Scene difference descriptions:
===============
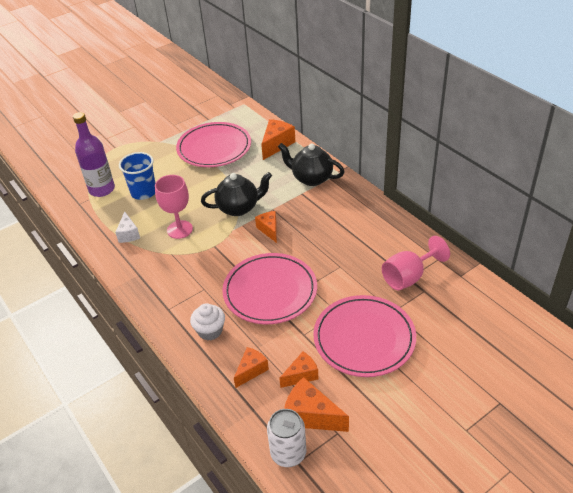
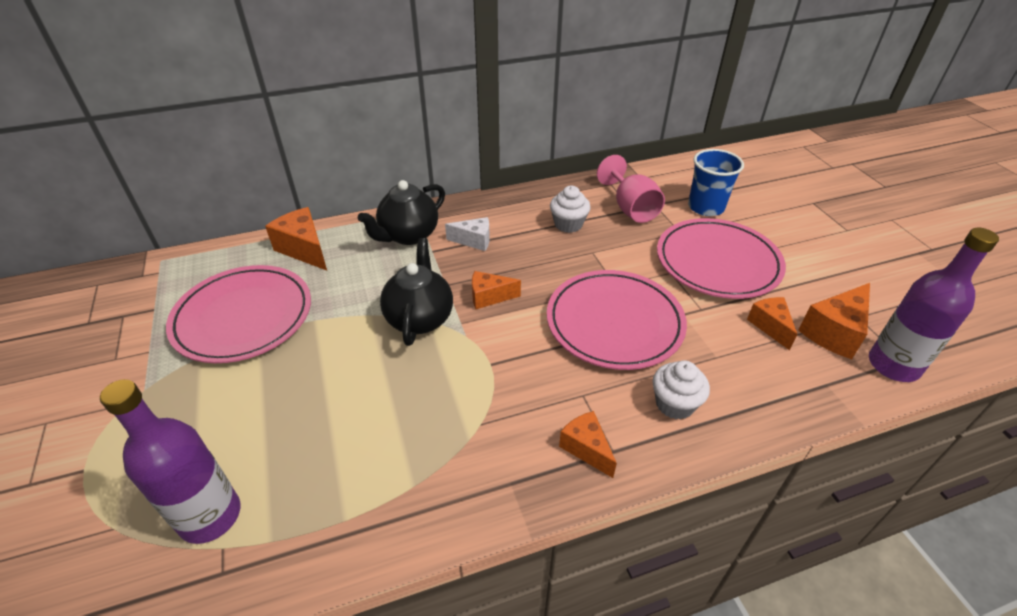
camera: 75 degrees left, 0 degrees up
(128, 234) = (389, 483): white cheese -> white cheese (474, 241)
(143, 192) = (281, 439): blue cup -> blue cup (706, 207)
(179, 229) = (425, 401): pink goblet -> none
(251, 370) = (758, 372): orange cheese -> orange cheese (586, 448)
(288, 453) = (893, 365): white can -> purple bottle
(366, 247) = (568, 224): none -> white cupcake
===============
What is expected: Your answer must be an exact repeat of all the records, minus the pictures.

Completed exercise:
camera: 75 degrees left, 0 degrees up
(128, 234) = (389, 483): white cheese -> white cheese (474, 241)
(143, 192) = (281, 439): blue cup -> blue cup (706, 207)
(179, 229) = (425, 401): pink goblet -> none
(251, 370) = (758, 372): orange cheese -> orange cheese (586, 448)
(288, 453) = (893, 365): white can -> purple bottle
(366, 247) = (568, 224): none -> white cupcake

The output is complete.